所给材料:
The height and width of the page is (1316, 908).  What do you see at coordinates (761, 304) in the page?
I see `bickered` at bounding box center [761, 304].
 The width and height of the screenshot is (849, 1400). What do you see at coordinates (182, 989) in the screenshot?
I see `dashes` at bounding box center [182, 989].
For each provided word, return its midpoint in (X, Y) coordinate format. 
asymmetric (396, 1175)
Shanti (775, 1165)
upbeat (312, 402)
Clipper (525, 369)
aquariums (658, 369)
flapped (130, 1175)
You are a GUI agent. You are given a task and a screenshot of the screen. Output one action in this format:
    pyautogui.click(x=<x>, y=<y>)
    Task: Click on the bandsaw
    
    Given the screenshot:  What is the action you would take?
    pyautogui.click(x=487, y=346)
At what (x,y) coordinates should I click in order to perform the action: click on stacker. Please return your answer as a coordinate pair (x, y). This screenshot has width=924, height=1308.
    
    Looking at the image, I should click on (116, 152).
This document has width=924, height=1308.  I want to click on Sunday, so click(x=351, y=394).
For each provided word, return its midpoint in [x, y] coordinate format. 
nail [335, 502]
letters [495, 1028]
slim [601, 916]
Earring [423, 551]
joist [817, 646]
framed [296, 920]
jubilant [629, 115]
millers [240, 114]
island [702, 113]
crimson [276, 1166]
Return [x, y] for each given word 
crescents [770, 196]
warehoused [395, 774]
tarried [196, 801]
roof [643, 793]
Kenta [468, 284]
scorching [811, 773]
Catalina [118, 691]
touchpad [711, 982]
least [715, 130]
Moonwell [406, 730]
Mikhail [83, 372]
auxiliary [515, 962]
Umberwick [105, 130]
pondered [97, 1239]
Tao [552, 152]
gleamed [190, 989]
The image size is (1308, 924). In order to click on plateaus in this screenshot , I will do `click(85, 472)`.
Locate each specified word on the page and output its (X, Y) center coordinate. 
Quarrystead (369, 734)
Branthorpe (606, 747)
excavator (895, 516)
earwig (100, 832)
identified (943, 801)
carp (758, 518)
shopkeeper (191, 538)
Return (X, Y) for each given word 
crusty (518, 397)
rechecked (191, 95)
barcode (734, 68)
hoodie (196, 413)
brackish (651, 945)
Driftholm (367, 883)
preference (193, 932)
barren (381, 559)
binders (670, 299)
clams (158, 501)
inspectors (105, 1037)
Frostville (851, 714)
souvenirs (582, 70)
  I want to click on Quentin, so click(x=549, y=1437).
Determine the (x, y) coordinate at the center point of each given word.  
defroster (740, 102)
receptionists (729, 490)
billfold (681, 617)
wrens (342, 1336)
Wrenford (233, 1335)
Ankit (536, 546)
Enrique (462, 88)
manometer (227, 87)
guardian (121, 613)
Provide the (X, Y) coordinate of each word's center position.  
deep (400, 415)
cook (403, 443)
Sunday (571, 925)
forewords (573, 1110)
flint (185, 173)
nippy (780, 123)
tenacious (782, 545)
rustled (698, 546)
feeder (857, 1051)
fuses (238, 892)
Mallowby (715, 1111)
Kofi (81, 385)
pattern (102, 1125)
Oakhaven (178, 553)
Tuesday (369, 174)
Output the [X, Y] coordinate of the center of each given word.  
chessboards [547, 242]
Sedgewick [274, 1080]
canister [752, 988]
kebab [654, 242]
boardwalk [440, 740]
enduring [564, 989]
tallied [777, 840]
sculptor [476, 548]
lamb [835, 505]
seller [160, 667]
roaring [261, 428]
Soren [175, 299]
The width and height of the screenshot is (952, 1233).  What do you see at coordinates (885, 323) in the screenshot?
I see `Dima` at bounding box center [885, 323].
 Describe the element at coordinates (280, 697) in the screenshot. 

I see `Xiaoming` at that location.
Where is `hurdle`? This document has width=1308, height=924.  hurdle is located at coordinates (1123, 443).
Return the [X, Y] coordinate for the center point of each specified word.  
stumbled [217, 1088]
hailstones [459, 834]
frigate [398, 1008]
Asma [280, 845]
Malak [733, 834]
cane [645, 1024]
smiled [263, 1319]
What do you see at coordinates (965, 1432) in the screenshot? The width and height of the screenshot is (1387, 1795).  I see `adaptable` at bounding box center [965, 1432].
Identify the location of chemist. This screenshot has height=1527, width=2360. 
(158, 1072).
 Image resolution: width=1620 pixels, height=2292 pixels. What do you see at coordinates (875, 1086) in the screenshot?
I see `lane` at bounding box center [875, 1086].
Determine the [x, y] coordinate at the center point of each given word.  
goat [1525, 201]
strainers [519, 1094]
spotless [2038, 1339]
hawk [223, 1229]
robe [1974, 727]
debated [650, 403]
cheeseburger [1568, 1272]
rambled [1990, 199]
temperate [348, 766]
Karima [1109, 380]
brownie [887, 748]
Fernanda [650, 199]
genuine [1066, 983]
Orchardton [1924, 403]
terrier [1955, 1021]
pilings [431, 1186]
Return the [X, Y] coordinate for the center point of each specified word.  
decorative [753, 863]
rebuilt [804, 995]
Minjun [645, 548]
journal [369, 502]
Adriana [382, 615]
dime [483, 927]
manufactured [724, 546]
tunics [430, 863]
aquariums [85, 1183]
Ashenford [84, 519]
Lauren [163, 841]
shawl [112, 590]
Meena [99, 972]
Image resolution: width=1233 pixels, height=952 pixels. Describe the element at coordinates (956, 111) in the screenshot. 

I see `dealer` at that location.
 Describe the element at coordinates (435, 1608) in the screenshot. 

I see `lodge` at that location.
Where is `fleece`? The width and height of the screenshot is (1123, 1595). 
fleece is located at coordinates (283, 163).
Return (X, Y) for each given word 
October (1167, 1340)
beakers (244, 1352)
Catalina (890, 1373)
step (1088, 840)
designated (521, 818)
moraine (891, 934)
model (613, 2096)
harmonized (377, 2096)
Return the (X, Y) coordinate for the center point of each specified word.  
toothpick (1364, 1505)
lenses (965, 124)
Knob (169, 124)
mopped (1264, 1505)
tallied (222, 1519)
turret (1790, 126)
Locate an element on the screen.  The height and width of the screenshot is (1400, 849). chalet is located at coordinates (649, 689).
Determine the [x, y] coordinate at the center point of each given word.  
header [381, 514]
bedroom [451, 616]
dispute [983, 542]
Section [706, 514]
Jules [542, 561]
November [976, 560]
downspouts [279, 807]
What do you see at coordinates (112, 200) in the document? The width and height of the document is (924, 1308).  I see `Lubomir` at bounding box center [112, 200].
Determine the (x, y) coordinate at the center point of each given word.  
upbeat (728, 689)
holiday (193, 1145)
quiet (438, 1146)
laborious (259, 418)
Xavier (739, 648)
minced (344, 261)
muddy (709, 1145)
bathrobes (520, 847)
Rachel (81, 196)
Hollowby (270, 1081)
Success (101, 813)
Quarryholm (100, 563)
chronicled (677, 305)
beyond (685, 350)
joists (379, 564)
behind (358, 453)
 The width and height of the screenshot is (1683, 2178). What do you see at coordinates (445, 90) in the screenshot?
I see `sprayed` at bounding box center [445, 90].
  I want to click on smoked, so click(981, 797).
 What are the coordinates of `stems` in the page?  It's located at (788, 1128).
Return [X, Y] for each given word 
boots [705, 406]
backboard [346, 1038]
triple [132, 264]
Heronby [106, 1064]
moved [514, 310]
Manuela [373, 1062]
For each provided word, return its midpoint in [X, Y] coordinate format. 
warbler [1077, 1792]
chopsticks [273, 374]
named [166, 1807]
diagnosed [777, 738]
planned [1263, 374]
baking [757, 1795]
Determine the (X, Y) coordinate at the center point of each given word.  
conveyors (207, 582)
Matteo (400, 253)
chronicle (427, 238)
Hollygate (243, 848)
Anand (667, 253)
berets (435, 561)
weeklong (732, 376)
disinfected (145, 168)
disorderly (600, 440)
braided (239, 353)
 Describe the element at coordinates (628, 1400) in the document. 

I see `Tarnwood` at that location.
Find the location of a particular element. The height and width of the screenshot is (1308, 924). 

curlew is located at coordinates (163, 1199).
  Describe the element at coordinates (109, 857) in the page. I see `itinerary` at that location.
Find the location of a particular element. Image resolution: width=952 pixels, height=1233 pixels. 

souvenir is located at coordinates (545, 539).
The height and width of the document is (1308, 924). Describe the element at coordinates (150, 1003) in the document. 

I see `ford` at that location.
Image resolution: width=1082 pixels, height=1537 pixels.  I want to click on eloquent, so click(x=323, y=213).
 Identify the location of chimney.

待办任务:
把材料中从含有“Frostville (851, 714)”的那一行开始、到含有“hawk [223, 1229]”的那一行结束的各行原样复述一遍，首尾两行都要包括。

解答如下:
Frostville (851, 714)
souvenirs (582, 70)
  I want to click on Quentin, so click(x=549, y=1437).
Determine the (x, y) coordinate at the center point of each given word.  
defroster (740, 102)
receptionists (729, 490)
billfold (681, 617)
wrens (342, 1336)
Wrenford (233, 1335)
Ankit (536, 546)
Enrique (462, 88)
manometer (227, 87)
guardian (121, 613)
Provide the (X, Y) coordinate of each word's center position.  
deep (400, 415)
cook (403, 443)
Sunday (571, 925)
forewords (573, 1110)
flint (185, 173)
nippy (780, 123)
tenacious (782, 545)
rustled (698, 546)
feeder (857, 1051)
fuses (238, 892)
Mallowby (715, 1111)
Kofi (81, 385)
pattern (102, 1125)
Oakhaven (178, 553)
Tuesday (369, 174)
Output the [X, Y] coordinate of the center of each given word.  
chessboards [547, 242]
Sedgewick [274, 1080]
canister [752, 988]
kebab [654, 242]
boardwalk [440, 740]
enduring [564, 989]
tallied [777, 840]
sculptor [476, 548]
lamb [835, 505]
seller [160, 667]
roaring [261, 428]
Soren [175, 299]
The width and height of the screenshot is (952, 1233).  What do you see at coordinates (885, 323) in the screenshot?
I see `Dima` at bounding box center [885, 323].
 Describe the element at coordinates (280, 697) in the screenshot. 

I see `Xiaoming` at that location.
Where is `hurdle`? This document has width=1308, height=924.  hurdle is located at coordinates (1123, 443).
Return the [X, Y] coordinate for the center point of each specified word.  
stumbled [217, 1088]
hailstones [459, 834]
frigate [398, 1008]
Asma [280, 845]
Malak [733, 834]
cane [645, 1024]
smiled [263, 1319]
What do you see at coordinates (965, 1432) in the screenshot? The width and height of the screenshot is (1387, 1795).  I see `adaptable` at bounding box center [965, 1432].
Identify the location of chemist. This screenshot has height=1527, width=2360. 
(158, 1072).
 Image resolution: width=1620 pixels, height=2292 pixels. What do you see at coordinates (875, 1086) in the screenshot?
I see `lane` at bounding box center [875, 1086].
Determine the [x, y] coordinate at the center point of each given word.  
goat [1525, 201]
strainers [519, 1094]
spotless [2038, 1339]
hawk [223, 1229]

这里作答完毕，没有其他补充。